Exercise prompt:
Once you reach the line containing "crimson soap dispenser (570, 348)" in the data below, restate each line word for word up to and including the one containing "bright yellow ring stacker (215, 252) -> none".

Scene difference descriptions

+---+

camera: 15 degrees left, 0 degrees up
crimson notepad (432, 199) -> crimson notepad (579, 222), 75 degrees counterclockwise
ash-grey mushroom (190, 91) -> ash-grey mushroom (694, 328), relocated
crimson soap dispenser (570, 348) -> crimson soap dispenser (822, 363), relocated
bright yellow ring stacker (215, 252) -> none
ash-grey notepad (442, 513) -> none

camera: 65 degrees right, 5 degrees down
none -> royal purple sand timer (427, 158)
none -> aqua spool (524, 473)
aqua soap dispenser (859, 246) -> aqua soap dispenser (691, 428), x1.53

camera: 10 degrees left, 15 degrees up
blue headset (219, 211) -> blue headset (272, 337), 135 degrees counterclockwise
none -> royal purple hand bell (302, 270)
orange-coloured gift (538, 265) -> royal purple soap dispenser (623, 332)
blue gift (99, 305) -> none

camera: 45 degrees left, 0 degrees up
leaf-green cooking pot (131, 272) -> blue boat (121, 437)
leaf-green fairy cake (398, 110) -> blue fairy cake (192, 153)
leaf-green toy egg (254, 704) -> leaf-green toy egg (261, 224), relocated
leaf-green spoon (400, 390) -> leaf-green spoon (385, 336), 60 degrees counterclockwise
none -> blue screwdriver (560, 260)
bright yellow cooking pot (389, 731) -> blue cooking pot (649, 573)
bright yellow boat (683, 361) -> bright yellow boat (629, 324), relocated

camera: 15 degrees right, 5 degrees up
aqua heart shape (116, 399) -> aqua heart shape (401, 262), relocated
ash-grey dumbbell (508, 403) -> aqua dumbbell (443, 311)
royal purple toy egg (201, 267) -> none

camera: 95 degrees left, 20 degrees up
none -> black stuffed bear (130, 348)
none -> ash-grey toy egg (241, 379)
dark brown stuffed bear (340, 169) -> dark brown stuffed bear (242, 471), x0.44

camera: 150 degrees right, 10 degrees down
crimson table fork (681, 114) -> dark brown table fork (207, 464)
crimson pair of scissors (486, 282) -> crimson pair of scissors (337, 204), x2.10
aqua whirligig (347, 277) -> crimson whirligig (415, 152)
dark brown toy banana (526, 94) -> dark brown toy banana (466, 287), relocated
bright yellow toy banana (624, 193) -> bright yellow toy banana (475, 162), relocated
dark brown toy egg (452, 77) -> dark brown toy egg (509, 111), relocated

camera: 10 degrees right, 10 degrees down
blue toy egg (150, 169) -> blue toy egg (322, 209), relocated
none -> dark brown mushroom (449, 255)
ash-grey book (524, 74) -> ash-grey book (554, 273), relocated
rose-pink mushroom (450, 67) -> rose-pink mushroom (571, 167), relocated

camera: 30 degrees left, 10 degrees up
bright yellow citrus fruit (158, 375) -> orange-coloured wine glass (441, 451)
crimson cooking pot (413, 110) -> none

+---+

Result of this exercise:
crimson soap dispenser (570, 348) -> crimson soap dispenser (822, 363), relocated
bright yellow ring stacker (215, 252) -> none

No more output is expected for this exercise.